_Work task:_
Below are entries to examine: work out how many lines contain the word "minus", and give only that number.

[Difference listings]

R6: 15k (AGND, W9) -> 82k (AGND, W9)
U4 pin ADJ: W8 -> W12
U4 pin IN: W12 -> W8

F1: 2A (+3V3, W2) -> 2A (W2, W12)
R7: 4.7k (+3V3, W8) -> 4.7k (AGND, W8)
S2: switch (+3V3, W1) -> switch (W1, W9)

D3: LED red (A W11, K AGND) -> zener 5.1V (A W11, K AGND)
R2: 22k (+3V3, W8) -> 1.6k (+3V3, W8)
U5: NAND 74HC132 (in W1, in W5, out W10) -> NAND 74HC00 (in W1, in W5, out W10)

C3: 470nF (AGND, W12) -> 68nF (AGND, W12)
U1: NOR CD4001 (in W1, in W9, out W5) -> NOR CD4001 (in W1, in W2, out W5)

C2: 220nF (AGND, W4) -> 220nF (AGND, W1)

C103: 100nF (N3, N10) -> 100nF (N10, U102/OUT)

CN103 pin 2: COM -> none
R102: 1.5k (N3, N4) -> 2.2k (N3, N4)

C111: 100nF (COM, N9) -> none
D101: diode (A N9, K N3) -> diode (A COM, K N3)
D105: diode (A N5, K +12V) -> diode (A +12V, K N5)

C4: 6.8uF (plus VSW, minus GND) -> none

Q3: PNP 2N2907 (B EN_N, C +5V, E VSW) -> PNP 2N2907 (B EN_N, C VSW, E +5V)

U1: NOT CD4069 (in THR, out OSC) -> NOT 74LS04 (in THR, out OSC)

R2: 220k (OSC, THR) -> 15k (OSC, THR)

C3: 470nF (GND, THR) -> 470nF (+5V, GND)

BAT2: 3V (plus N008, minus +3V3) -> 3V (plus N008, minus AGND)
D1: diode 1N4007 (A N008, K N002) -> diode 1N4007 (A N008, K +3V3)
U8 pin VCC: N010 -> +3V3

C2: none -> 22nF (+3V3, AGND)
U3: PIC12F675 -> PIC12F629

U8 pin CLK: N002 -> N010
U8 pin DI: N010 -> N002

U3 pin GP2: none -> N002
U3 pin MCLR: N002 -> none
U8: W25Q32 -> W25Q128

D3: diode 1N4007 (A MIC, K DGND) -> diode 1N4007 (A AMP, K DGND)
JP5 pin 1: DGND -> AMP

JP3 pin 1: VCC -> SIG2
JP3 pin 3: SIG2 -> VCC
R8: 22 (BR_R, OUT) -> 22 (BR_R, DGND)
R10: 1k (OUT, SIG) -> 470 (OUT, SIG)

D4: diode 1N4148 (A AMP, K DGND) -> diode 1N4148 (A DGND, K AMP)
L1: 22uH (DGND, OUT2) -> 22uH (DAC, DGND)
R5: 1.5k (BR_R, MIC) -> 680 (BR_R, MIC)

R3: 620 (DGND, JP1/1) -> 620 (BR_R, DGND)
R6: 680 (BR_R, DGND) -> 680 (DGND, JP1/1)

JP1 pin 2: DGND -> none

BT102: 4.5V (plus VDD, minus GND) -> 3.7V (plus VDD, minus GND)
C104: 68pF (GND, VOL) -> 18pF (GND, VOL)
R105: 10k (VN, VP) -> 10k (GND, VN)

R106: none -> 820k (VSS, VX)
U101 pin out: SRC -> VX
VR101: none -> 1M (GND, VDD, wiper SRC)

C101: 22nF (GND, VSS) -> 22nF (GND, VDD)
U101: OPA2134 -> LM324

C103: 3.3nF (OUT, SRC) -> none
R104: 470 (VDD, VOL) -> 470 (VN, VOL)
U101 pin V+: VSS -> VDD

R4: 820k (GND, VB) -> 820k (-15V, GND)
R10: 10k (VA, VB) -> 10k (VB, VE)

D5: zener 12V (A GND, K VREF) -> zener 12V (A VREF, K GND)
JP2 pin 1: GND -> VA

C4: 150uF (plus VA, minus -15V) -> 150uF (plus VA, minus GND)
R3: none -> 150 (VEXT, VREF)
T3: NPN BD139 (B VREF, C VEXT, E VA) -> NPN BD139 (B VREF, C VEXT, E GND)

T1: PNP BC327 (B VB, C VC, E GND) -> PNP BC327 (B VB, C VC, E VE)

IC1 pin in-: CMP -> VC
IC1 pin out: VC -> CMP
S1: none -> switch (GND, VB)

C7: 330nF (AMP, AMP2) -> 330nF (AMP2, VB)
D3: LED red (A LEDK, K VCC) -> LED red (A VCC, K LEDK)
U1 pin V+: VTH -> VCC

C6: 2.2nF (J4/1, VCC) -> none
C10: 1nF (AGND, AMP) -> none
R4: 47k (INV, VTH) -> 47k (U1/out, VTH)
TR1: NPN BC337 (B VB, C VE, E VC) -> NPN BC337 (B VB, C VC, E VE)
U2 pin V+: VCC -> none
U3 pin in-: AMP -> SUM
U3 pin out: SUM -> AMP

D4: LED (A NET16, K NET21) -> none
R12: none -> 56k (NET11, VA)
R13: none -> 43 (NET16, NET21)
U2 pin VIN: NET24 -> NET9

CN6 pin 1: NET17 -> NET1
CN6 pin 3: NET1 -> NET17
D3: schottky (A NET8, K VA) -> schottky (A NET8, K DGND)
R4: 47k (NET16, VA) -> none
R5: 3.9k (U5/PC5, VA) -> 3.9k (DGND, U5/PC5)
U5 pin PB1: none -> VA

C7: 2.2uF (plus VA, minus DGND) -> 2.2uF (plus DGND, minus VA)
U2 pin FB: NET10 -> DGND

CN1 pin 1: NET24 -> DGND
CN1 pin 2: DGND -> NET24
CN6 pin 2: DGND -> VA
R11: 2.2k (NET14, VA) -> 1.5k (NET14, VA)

_Exercise output:_
5